## Available data
#####

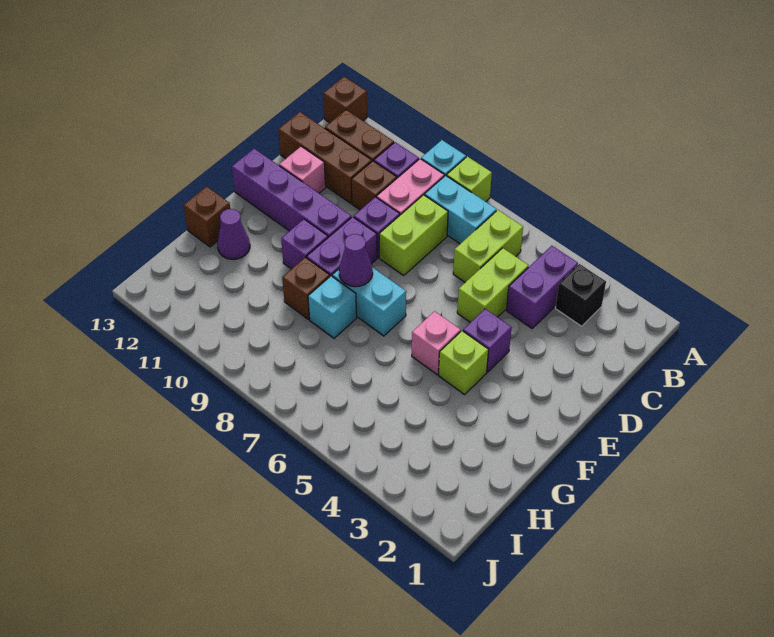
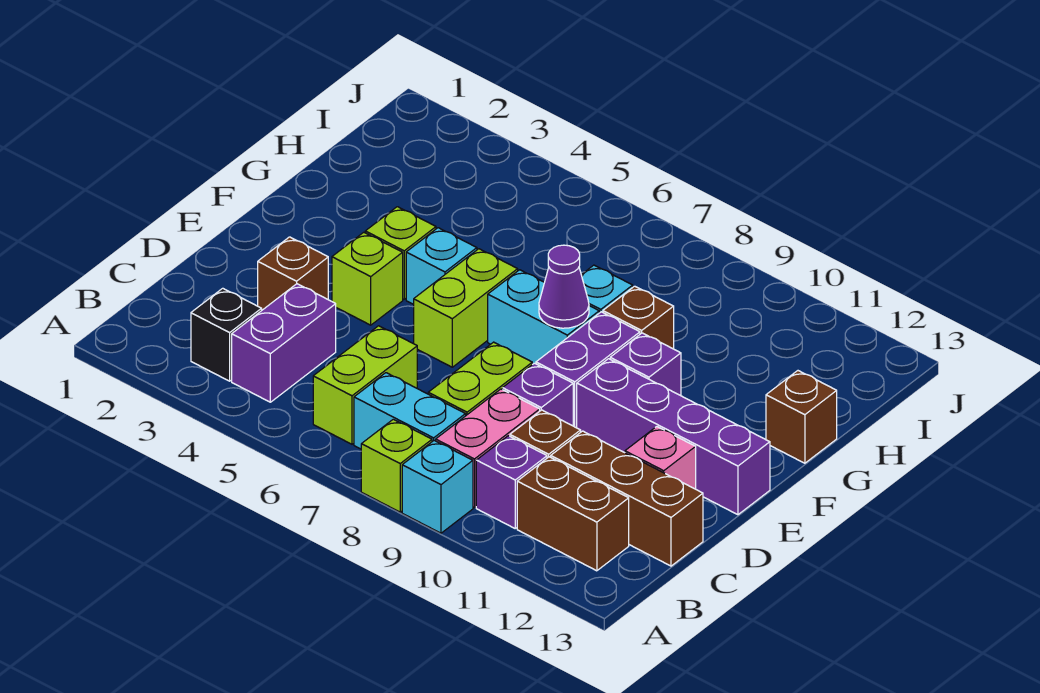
brown brick A13 level 1 -> brown brick D3 level 1
lime brick C5:D5 level 1 -> lime brick E6:F6 level 1
purple brick E4 level 1 -> lime brick E4 level 1
pink brick F5 level 1 -> cyan brick F5 level 1
purple cone G12 level 1 -> none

#####

## Action item
For the listing shown above, count the lines that contain the word "brick" and supply only the result.

## Answer below
4